Assignment: Filter these records by the string "pocket", copying each line that holds it.

(Collection entries)

------------------------

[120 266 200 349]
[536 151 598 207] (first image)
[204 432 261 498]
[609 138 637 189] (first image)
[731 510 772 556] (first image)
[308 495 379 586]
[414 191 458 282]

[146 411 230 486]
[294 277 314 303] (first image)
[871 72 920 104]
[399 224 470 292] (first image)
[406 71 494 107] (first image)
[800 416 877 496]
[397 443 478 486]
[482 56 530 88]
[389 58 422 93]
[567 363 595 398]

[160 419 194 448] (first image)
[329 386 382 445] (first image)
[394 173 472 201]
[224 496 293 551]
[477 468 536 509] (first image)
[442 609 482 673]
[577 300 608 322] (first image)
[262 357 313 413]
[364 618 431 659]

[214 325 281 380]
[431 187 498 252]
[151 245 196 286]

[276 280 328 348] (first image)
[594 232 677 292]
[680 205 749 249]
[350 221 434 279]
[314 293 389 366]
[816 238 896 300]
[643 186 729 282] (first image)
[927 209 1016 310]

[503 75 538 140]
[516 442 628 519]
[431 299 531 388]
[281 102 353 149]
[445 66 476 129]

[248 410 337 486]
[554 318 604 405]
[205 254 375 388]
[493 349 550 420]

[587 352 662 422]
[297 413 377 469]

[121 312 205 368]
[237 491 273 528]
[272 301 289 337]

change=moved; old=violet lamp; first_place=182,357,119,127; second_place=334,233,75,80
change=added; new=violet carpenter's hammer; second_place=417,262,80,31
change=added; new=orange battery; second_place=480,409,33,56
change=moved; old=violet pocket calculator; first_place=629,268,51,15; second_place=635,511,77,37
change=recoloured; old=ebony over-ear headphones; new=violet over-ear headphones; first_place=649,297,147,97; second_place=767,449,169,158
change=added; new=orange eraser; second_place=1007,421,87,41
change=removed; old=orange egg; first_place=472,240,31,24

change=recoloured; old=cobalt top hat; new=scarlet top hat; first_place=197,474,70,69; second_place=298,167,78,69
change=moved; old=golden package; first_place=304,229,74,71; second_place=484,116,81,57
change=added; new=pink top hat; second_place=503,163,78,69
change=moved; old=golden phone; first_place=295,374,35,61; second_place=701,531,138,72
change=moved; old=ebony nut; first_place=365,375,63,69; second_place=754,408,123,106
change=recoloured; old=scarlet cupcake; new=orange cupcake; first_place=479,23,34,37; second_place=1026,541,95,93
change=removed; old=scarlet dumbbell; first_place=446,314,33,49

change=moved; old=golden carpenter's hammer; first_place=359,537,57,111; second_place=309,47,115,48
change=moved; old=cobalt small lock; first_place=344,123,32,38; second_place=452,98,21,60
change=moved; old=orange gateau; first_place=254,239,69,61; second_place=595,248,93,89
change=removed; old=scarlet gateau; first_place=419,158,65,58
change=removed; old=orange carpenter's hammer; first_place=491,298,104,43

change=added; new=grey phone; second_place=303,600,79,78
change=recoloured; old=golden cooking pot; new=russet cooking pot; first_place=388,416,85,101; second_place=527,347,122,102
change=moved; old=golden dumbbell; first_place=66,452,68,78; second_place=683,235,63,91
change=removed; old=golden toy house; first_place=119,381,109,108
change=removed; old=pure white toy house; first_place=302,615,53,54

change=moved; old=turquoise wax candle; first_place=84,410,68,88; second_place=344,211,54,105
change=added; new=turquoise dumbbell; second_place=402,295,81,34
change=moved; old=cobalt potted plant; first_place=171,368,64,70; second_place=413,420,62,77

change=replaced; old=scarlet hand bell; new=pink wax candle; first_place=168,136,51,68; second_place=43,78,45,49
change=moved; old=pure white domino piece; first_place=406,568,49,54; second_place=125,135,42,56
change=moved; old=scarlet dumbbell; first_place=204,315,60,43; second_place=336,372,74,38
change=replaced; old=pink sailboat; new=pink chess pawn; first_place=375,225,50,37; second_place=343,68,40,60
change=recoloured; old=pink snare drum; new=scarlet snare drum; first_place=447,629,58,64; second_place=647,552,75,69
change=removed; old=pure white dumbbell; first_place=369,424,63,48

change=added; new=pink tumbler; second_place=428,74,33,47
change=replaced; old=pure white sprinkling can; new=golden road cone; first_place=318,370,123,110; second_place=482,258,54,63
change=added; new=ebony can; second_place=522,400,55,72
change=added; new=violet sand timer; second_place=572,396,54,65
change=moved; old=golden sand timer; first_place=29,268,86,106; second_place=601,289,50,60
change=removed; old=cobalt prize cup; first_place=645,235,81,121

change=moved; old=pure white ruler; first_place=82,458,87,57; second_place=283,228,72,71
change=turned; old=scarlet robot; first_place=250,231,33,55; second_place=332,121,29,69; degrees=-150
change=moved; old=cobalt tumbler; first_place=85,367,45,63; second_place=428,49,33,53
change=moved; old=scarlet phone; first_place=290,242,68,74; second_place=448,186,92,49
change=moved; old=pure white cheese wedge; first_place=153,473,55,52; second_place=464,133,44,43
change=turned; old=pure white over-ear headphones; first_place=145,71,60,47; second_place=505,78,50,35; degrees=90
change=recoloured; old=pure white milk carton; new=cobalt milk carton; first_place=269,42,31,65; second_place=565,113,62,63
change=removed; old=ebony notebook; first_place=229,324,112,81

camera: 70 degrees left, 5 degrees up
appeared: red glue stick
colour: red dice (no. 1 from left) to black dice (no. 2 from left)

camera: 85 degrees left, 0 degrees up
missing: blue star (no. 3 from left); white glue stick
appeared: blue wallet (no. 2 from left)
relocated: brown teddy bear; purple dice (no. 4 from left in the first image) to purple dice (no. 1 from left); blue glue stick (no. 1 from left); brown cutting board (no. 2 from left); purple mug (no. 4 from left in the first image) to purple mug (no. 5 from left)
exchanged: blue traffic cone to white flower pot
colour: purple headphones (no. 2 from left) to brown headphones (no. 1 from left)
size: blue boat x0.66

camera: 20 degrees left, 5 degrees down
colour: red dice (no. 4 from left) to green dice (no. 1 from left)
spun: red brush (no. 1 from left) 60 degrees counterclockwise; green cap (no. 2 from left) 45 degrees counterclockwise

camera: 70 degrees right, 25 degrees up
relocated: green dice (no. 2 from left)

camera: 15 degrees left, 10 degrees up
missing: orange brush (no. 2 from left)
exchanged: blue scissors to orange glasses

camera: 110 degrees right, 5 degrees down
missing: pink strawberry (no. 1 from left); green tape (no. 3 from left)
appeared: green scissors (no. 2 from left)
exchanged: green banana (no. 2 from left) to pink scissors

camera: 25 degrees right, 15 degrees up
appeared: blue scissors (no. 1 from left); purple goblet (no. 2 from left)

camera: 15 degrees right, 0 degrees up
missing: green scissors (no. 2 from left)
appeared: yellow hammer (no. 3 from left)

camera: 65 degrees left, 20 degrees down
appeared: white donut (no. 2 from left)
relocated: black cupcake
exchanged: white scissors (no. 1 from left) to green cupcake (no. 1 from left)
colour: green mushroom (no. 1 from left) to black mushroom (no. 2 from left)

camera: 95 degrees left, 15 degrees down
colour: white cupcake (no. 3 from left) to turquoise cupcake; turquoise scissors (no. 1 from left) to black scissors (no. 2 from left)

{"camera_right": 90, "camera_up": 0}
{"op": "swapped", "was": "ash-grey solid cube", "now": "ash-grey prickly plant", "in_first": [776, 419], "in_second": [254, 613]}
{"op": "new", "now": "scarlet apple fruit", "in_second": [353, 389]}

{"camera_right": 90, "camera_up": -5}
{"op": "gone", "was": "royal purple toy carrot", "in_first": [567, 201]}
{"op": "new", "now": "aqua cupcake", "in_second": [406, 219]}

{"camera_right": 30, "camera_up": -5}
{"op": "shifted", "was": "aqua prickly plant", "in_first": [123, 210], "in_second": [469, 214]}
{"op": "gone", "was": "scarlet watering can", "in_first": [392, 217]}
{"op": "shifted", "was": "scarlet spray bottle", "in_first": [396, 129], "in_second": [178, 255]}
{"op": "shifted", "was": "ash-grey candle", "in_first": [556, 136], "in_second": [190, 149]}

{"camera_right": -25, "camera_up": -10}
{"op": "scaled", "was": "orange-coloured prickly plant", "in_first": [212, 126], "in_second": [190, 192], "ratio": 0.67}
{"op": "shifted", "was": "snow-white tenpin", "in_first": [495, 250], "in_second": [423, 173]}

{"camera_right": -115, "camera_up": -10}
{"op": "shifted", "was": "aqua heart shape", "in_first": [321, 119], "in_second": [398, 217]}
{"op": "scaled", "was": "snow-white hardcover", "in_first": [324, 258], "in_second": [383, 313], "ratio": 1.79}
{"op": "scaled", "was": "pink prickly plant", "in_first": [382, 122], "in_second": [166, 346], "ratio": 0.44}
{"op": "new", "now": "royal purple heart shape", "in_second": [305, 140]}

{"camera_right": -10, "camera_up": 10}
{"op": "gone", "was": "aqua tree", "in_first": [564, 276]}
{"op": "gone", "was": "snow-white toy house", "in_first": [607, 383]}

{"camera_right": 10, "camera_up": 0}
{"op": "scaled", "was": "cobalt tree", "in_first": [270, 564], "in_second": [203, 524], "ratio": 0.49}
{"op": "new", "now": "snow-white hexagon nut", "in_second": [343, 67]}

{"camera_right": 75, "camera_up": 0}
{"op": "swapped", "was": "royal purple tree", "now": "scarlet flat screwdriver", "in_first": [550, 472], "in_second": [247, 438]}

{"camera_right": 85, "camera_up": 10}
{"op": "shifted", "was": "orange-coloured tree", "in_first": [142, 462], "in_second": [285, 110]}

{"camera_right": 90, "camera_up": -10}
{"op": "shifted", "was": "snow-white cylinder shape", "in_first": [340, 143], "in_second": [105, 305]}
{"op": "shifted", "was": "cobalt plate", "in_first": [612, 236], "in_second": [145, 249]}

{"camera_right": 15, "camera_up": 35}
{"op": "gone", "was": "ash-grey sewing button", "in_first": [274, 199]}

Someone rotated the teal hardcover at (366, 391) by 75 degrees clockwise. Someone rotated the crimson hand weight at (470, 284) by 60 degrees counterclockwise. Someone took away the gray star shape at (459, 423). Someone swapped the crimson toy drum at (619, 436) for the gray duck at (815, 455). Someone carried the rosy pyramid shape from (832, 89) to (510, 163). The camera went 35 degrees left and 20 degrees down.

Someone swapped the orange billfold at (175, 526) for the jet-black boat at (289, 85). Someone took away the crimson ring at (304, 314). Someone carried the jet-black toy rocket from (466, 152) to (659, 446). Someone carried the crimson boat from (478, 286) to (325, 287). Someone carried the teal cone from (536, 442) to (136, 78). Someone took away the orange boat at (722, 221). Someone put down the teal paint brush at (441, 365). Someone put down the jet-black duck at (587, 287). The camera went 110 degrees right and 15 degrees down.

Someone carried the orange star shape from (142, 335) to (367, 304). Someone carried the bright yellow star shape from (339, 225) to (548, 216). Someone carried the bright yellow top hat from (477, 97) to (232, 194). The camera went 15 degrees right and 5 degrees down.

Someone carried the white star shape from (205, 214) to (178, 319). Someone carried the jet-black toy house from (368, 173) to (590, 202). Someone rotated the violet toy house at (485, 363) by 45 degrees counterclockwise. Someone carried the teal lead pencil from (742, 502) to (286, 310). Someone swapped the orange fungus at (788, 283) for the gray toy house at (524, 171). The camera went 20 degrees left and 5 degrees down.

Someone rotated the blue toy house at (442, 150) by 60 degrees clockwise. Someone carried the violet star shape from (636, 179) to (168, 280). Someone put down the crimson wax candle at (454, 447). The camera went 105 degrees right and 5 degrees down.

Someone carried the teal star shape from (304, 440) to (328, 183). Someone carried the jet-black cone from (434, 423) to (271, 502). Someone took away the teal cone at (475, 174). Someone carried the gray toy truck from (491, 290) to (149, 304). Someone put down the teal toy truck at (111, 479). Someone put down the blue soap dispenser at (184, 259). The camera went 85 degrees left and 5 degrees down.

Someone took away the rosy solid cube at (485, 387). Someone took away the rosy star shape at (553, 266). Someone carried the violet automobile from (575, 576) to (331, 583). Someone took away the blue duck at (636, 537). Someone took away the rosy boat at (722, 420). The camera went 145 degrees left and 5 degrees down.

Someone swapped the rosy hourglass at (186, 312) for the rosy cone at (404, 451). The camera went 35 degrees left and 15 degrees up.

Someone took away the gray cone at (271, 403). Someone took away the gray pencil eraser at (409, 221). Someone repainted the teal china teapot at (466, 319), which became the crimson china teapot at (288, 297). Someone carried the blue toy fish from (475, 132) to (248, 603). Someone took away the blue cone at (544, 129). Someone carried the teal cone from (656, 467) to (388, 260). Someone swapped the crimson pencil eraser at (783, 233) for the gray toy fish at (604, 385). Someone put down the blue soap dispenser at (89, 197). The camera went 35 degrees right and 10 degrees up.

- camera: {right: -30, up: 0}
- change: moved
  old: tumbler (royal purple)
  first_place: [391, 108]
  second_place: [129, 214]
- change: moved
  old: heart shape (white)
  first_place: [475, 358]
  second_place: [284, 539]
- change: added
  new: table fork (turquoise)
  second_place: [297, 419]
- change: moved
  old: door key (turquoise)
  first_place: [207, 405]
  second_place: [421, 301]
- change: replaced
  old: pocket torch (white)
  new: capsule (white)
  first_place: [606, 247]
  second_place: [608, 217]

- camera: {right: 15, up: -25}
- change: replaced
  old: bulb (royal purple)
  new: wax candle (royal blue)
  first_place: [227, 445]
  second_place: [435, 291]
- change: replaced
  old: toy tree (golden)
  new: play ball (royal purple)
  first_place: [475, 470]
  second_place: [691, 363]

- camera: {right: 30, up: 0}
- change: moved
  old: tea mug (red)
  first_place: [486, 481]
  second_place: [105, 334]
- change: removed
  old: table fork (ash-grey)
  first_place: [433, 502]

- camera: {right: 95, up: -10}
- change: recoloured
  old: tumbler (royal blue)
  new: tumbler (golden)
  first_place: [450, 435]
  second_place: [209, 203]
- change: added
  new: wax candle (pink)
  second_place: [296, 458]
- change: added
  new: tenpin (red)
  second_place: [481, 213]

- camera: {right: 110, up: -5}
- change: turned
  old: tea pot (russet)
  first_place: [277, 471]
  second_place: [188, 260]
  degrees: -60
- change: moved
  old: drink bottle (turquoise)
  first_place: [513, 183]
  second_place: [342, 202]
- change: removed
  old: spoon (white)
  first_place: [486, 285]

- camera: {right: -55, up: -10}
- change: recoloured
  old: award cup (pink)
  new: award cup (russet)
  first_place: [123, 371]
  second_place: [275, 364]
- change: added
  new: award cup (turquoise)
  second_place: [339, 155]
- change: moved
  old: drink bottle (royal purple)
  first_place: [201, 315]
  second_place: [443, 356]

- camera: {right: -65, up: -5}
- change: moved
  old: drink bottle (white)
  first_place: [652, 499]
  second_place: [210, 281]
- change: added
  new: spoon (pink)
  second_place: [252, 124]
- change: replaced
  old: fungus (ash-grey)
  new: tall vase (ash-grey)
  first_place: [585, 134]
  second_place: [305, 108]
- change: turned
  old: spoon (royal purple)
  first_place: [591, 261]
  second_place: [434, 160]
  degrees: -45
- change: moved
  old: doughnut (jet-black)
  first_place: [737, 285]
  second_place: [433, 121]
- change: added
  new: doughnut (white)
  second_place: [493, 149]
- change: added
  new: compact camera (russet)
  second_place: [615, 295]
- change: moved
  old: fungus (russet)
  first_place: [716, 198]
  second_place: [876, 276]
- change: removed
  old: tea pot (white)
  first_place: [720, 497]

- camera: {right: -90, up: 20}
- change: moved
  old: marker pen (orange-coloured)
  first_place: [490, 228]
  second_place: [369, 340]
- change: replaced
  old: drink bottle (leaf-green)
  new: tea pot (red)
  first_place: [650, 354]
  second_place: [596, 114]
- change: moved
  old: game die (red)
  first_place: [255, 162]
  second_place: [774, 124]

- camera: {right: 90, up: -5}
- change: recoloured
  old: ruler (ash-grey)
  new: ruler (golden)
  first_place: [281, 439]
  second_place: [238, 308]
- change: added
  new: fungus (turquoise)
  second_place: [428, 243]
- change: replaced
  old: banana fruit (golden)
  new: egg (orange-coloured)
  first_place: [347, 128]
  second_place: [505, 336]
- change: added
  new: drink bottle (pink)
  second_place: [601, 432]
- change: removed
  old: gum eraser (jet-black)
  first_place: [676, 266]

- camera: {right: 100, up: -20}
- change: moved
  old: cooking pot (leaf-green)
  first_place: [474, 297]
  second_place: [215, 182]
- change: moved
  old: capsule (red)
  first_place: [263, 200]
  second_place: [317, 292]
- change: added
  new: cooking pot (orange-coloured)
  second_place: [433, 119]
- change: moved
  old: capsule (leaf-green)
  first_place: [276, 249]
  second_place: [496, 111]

------------------------

Solution to the exercise:
change=moved; old=violet pocket calculator; first_place=629,268,51,15; second_place=635,511,77,37
  old: pocket torch (white)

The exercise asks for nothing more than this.